▶ Work to do
Can you reproduce the entire listing below word for word, from its first line to its last?

"""

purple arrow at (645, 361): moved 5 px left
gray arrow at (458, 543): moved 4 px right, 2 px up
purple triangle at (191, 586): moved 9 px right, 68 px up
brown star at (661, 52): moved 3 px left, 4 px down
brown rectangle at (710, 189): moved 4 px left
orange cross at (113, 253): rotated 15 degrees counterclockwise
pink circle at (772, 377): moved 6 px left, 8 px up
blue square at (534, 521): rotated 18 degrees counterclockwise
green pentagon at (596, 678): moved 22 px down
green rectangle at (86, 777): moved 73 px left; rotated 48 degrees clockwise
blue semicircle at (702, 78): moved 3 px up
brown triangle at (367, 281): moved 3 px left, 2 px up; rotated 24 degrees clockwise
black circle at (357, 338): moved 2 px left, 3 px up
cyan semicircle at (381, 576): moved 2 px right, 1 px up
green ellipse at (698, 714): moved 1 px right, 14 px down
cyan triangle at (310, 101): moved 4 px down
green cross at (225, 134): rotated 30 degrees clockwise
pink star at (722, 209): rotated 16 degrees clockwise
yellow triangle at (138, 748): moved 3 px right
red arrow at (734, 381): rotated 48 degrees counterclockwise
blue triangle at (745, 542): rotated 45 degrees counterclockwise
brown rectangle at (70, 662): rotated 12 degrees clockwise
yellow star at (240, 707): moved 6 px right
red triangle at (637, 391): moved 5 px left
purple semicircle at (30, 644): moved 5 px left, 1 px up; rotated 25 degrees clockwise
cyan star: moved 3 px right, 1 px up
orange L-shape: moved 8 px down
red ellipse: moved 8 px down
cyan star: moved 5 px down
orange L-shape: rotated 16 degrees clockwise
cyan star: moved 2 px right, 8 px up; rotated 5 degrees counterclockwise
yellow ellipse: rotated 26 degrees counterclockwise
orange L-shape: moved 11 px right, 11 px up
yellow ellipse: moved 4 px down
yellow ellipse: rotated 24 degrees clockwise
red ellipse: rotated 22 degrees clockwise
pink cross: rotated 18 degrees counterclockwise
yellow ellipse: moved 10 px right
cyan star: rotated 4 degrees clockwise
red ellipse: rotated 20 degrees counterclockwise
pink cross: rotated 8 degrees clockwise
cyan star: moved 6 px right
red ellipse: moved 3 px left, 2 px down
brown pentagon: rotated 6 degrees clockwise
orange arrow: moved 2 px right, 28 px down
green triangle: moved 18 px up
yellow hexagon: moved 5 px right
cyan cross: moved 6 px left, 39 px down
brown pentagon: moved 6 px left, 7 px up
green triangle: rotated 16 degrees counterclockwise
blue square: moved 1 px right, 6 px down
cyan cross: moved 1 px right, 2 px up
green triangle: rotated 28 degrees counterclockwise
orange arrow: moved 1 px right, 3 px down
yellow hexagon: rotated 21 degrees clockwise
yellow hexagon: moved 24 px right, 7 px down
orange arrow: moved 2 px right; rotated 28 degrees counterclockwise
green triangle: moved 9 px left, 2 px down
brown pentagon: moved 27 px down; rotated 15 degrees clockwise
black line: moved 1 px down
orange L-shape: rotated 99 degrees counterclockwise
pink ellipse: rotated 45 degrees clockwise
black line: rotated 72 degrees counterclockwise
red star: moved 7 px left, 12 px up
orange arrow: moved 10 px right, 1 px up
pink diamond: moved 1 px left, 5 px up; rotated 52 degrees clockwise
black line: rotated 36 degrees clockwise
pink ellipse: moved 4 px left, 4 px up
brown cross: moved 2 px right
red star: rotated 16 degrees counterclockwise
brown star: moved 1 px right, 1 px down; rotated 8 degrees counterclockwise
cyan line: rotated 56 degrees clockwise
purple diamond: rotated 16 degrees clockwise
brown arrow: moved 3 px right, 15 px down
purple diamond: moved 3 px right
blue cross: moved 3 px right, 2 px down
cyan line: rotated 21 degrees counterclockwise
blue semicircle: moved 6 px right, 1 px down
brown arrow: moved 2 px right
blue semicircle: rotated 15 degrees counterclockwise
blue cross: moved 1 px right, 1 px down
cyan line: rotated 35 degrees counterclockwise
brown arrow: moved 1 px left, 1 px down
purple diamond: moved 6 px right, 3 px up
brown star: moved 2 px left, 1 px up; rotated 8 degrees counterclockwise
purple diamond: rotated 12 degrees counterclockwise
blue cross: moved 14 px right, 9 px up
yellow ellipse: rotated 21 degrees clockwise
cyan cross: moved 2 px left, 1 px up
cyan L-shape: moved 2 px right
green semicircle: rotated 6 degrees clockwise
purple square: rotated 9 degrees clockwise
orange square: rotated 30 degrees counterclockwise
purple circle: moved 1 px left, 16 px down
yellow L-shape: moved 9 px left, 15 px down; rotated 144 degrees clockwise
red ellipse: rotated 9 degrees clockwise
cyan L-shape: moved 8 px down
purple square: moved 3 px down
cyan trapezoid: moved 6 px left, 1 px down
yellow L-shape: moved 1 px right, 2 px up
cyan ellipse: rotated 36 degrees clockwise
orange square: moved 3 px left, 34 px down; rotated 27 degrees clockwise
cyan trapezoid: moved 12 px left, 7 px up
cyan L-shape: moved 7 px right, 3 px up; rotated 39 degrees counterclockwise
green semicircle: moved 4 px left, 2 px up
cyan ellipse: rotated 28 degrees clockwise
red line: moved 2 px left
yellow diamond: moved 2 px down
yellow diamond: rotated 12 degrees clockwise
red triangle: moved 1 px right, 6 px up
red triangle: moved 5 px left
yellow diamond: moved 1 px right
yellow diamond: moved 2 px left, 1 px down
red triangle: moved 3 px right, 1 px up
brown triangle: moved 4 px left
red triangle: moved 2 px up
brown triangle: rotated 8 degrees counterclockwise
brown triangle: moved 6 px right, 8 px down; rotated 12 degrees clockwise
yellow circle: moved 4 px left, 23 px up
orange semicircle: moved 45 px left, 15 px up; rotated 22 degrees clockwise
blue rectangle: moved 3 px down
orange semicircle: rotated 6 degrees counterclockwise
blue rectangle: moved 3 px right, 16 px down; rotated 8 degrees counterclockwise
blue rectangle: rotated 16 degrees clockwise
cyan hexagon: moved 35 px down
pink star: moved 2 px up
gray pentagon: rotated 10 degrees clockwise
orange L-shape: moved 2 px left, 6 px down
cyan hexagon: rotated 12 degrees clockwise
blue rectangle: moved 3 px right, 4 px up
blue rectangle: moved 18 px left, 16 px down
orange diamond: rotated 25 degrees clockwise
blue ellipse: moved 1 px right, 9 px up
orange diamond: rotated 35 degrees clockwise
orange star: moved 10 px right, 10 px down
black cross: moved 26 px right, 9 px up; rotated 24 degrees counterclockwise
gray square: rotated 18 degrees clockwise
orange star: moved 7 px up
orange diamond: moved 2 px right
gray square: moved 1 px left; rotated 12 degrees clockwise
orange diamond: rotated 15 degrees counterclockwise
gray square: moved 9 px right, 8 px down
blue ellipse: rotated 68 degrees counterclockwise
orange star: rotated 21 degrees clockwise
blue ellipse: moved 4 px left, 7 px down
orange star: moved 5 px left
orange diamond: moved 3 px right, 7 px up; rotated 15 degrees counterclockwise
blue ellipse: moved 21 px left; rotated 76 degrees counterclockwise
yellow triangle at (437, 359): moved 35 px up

"""

▶ Response below
purple arrow at (645, 361): moved 5 px left
gray arrow at (458, 543): moved 4 px right, 2 px up
purple triangle at (191, 586): moved 9 px right, 68 px up
brown star at (661, 52): moved 3 px left, 4 px down
brown rectangle at (710, 189): moved 4 px left
orange cross at (113, 253): rotated 15 degrees counterclockwise
pink circle at (772, 377): moved 6 px left, 8 px up
blue square at (534, 521): rotated 18 degrees counterclockwise
green pentagon at (596, 678): moved 22 px down
green rectangle at (86, 777): moved 73 px left; rotated 48 degrees clockwise
blue semicircle at (702, 78): moved 3 px up
brown triangle at (367, 281): moved 3 px left, 2 px up; rotated 24 degrees clockwise
black circle at (357, 338): moved 2 px left, 3 px up
cyan semicircle at (381, 576): moved 2 px right, 1 px up
green ellipse at (698, 714): moved 1 px right, 14 px down
cyan triangle at (310, 101): moved 4 px down
green cross at (225, 134): rotated 30 degrees clockwise
pink star at (722, 209): rotated 16 degrees clockwise
yellow triangle at (138, 748): moved 3 px right
red arrow at (734, 381): rotated 48 degrees counterclockwise
blue triangle at (745, 542): rotated 45 degrees counterclockwise
brown rectangle at (70, 662): rotated 12 degrees clockwise
yellow star at (240, 707): moved 6 px right
red triangle at (637, 391): moved 5 px left
purple semicircle at (30, 644): moved 5 px left, 1 px up; rotated 25 degrees clockwise
cyan star: moved 3 px right, 1 px up
orange L-shape: moved 8 px down
red ellipse: moved 8 px down
cyan star: moved 5 px down
orange L-shape: rotated 16 degrees clockwise
cyan star: moved 2 px right, 8 px up; rotated 5 degrees counterclockwise
yellow ellipse: rotated 26 degrees counterclockwise
orange L-shape: moved 11 px right, 11 px up
yellow ellipse: moved 4 px down
yellow ellipse: rotated 24 degrees clockwise
red ellipse: rotated 22 degrees clockwise
pink cross: rotated 18 degrees counterclockwise
yellow ellipse: moved 10 px right
cyan star: rotated 4 degrees clockwise
red ellipse: rotated 20 degrees counterclockwise
pink cross: rotated 8 degrees clockwise
cyan star: moved 6 px right
red ellipse: moved 3 px left, 2 px down
brown pentagon: rotated 6 degrees clockwise
orange arrow: moved 2 px right, 28 px down
green triangle: moved 18 px up
yellow hexagon: moved 5 px right
cyan cross: moved 6 px left, 39 px down
brown pentagon: moved 6 px left, 7 px up
green triangle: rotated 16 degrees counterclockwise
blue square: moved 1 px right, 6 px down
cyan cross: moved 1 px right, 2 px up
green triangle: rotated 28 degrees counterclockwise
orange arrow: moved 1 px right, 3 px down
yellow hexagon: rotated 21 degrees clockwise
yellow hexagon: moved 24 px right, 7 px down
orange arrow: moved 2 px right; rotated 28 degrees counterclockwise
green triangle: moved 9 px left, 2 px down
brown pentagon: moved 27 px down; rotated 15 degrees clockwise
black line: moved 1 px down
orange L-shape: rotated 99 degrees counterclockwise
pink ellipse: rotated 45 degrees clockwise
black line: rotated 72 degrees counterclockwise
red star: moved 7 px left, 12 px up
orange arrow: moved 10 px right, 1 px up
pink diamond: moved 1 px left, 5 px up; rotated 52 degrees clockwise
black line: rotated 36 degrees clockwise
pink ellipse: moved 4 px left, 4 px up
brown cross: moved 2 px right
red star: rotated 16 degrees counterclockwise
brown star: moved 1 px right, 1 px down; rotated 8 degrees counterclockwise
cyan line: rotated 56 degrees clockwise
purple diamond: rotated 16 degrees clockwise
brown arrow: moved 3 px right, 15 px down
purple diamond: moved 3 px right
blue cross: moved 3 px right, 2 px down
cyan line: rotated 21 degrees counterclockwise
blue semicircle: moved 6 px right, 1 px down
brown arrow: moved 2 px right
blue semicircle: rotated 15 degrees counterclockwise
blue cross: moved 1 px right, 1 px down
cyan line: rotated 35 degrees counterclockwise
brown arrow: moved 1 px left, 1 px down
purple diamond: moved 6 px right, 3 px up
brown star: moved 2 px left, 1 px up; rotated 8 degrees counterclockwise
purple diamond: rotated 12 degrees counterclockwise
blue cross: moved 14 px right, 9 px up
yellow ellipse: rotated 21 degrees clockwise
cyan cross: moved 2 px left, 1 px up
cyan L-shape: moved 2 px right
green semicircle: rotated 6 degrees clockwise
purple square: rotated 9 degrees clockwise
orange square: rotated 30 degrees counterclockwise
purple circle: moved 1 px left, 16 px down
yellow L-shape: moved 9 px left, 15 px down; rotated 144 degrees clockwise
red ellipse: rotated 9 degrees clockwise
cyan L-shape: moved 8 px down
purple square: moved 3 px down
cyan trapezoid: moved 6 px left, 1 px down
yellow L-shape: moved 1 px right, 2 px up
cyan ellipse: rotated 36 degrees clockwise
orange square: moved 3 px left, 34 px down; rotated 27 degrees clockwise
cyan trapezoid: moved 12 px left, 7 px up
cyan L-shape: moved 7 px right, 3 px up; rotated 39 degrees counterclockwise
green semicircle: moved 4 px left, 2 px up
cyan ellipse: rotated 28 degrees clockwise
red line: moved 2 px left
yellow diamond: moved 2 px down
yellow diamond: rotated 12 degrees clockwise
red triangle: moved 1 px right, 6 px up
red triangle: moved 5 px left
yellow diamond: moved 1 px right
yellow diamond: moved 2 px left, 1 px down
red triangle: moved 3 px right, 1 px up
brown triangle: moved 4 px left
red triangle: moved 2 px up
brown triangle: rotated 8 degrees counterclockwise
brown triangle: moved 6 px right, 8 px down; rotated 12 degrees clockwise
yellow circle: moved 4 px left, 23 px up
orange semicircle: moved 45 px left, 15 px up; rotated 22 degrees clockwise
blue rectangle: moved 3 px down
orange semicircle: rotated 6 degrees counterclockwise
blue rectangle: moved 3 px right, 16 px down; rotated 8 degrees counterclockwise
blue rectangle: rotated 16 degrees clockwise
cyan hexagon: moved 35 px down
pink star: moved 2 px up
gray pentagon: rotated 10 degrees clockwise
orange L-shape: moved 2 px left, 6 px down
cyan hexagon: rotated 12 degrees clockwise
blue rectangle: moved 3 px right, 4 px up
blue rectangle: moved 18 px left, 16 px down
orange diamond: rotated 25 degrees clockwise
blue ellipse: moved 1 px right, 9 px up
orange diamond: rotated 35 degrees clockwise
orange star: moved 10 px right, 10 px down
black cross: moved 26 px right, 9 px up; rotated 24 degrees counterclockwise
gray square: rotated 18 degrees clockwise
orange star: moved 7 px up
orange diamond: moved 2 px right
gray square: moved 1 px left; rotated 12 degrees clockwise
orange diamond: rotated 15 degrees counterclockwise
gray square: moved 9 px right, 8 px down
blue ellipse: rotated 68 degrees counterclockwise
orange star: rotated 21 degrees clockwise
blue ellipse: moved 4 px left, 7 px down
orange star: moved 5 px left
orange diamond: moved 3 px right, 7 px up; rotated 15 degrees counterclockwise
blue ellipse: moved 21 px left; rotated 76 degrees counterclockwise
yellow triangle at (437, 359): moved 35 px up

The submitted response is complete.